------ Recorded data
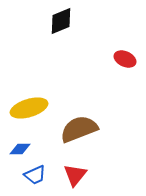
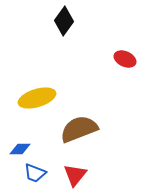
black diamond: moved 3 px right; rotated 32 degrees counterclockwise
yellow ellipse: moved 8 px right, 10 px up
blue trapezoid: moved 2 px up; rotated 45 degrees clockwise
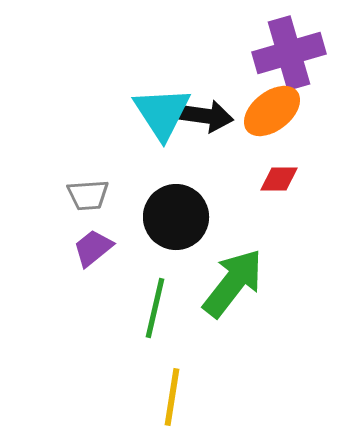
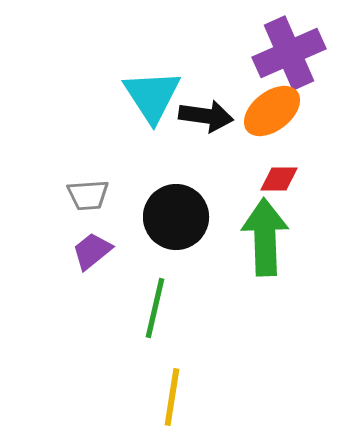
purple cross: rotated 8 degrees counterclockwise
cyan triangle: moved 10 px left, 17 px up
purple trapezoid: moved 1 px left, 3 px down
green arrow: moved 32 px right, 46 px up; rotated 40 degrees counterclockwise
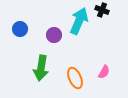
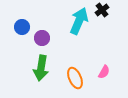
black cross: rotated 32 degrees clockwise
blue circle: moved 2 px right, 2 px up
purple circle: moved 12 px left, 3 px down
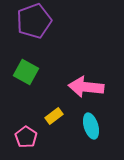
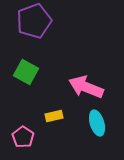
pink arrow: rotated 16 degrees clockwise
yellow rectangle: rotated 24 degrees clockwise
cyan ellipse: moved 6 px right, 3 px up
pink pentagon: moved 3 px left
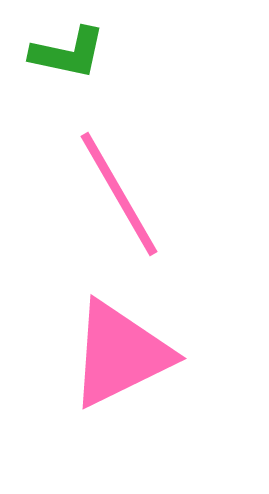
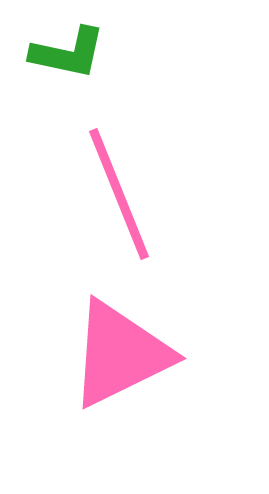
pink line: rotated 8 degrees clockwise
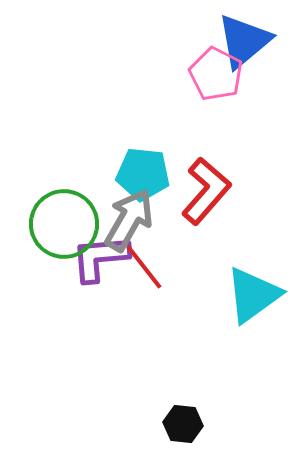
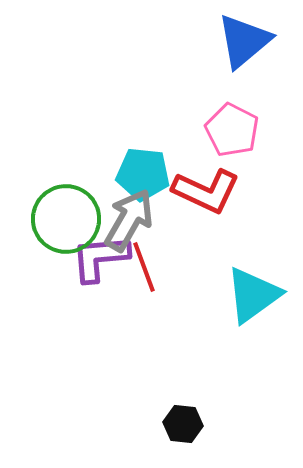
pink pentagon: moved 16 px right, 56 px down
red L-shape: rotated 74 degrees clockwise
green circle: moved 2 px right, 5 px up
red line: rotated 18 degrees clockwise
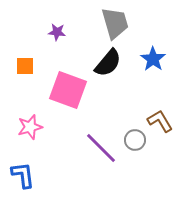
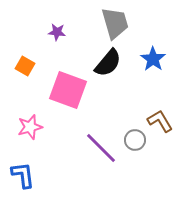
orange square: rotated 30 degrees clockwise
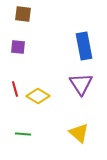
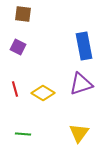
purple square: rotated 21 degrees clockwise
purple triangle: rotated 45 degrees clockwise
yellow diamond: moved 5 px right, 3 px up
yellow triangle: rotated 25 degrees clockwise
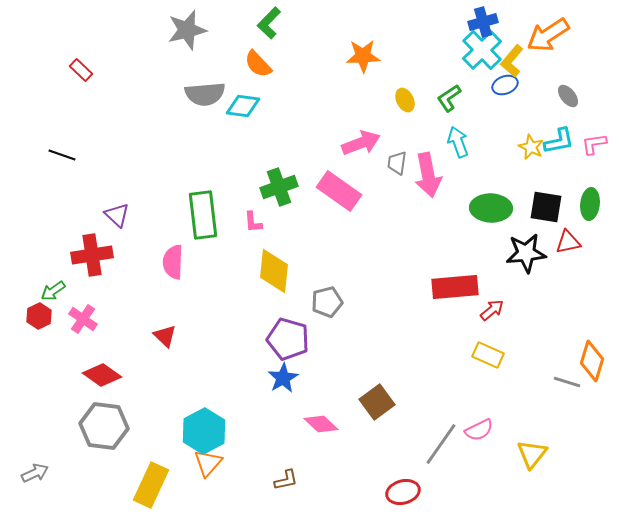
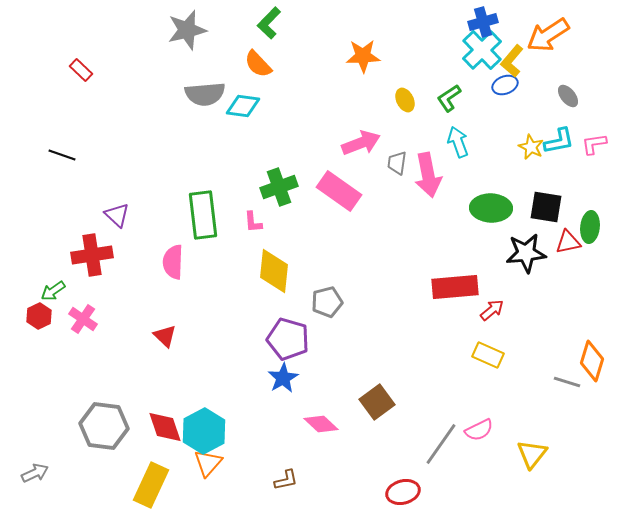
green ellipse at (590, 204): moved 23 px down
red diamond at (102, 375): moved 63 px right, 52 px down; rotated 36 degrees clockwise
------------
Aim of the task: Copy every line of the records above that contains the word "purple", matching case exactly.

Output for this task:
purple cross: rotated 8 degrees counterclockwise
purple trapezoid: moved 1 px left, 3 px down
purple circle: moved 12 px left, 3 px down
purple square: rotated 21 degrees clockwise
purple triangle: rotated 45 degrees clockwise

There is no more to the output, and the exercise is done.